◆ **Instruction**:
Rewrite the records below so that each "px" becomes "pixels", with everything else unchanged. Leave the picture lines out of your version.

◆ **Stored data**:
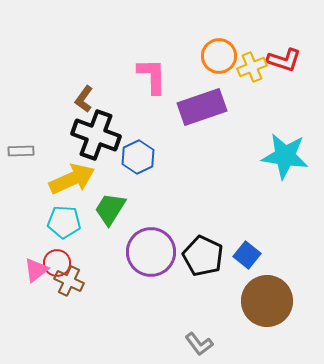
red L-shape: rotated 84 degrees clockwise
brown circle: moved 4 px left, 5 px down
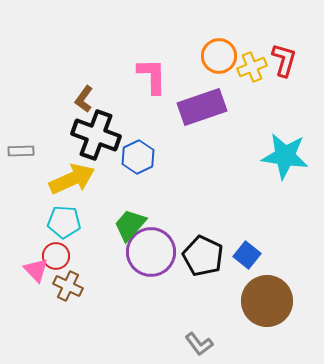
red L-shape: rotated 92 degrees counterclockwise
green trapezoid: moved 20 px right, 16 px down; rotated 9 degrees clockwise
red circle: moved 1 px left, 7 px up
pink triangle: rotated 36 degrees counterclockwise
brown cross: moved 1 px left, 5 px down
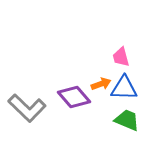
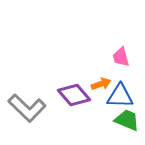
blue triangle: moved 4 px left, 8 px down
purple diamond: moved 2 px up
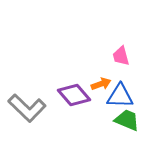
pink trapezoid: moved 1 px up
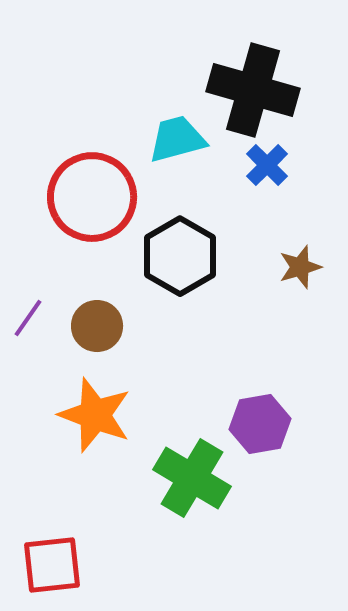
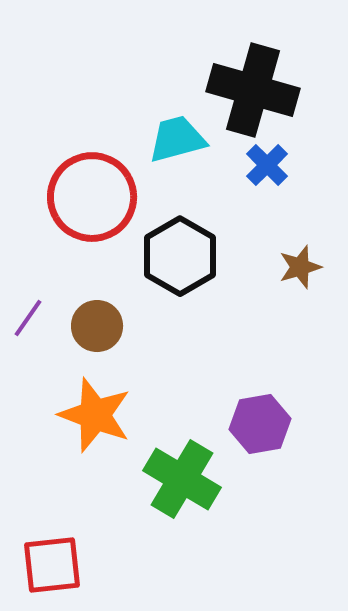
green cross: moved 10 px left, 1 px down
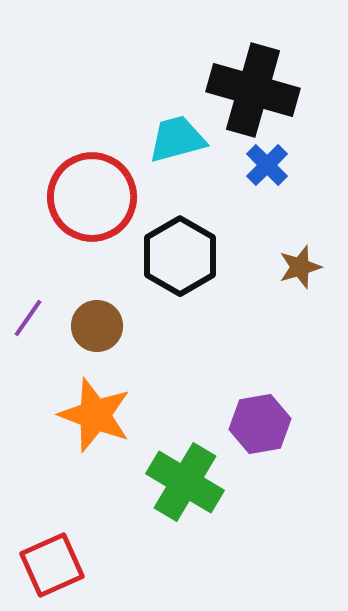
green cross: moved 3 px right, 3 px down
red square: rotated 18 degrees counterclockwise
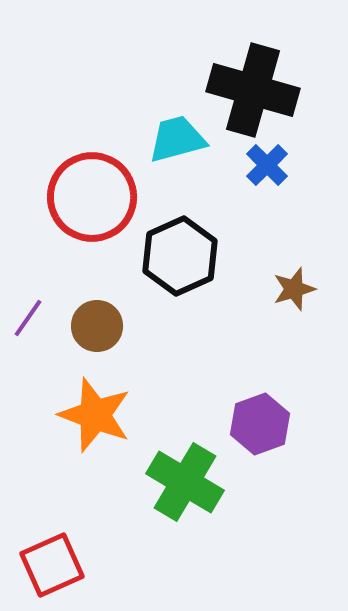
black hexagon: rotated 6 degrees clockwise
brown star: moved 6 px left, 22 px down
purple hexagon: rotated 10 degrees counterclockwise
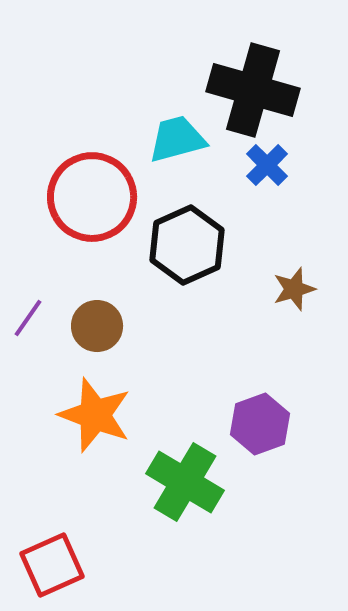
black hexagon: moved 7 px right, 11 px up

◆ **The response**:
red L-shape: rotated 84 degrees clockwise
brown circle: moved 4 pixels left, 5 pixels down
red L-shape: rotated 92 degrees counterclockwise
green trapezoid: moved 20 pixels right, 16 pixels down; rotated 9 degrees clockwise
red circle: moved 1 pixels left, 7 pixels up
pink triangle: rotated 36 degrees counterclockwise
brown cross: moved 1 pixels left, 5 pixels down
blue triangle: moved 4 pixels left, 8 pixels down
purple diamond: moved 2 pixels up
pink trapezoid: moved 1 pixels up
green cross: moved 10 pixels left, 1 pixels down
green cross: moved 3 pixels right, 3 pixels down
red square: rotated 18 degrees counterclockwise
black hexagon: rotated 6 degrees clockwise
brown star: moved 6 pixels left, 22 pixels down
purple hexagon: rotated 10 degrees counterclockwise
black hexagon: moved 7 pixels right, 11 pixels up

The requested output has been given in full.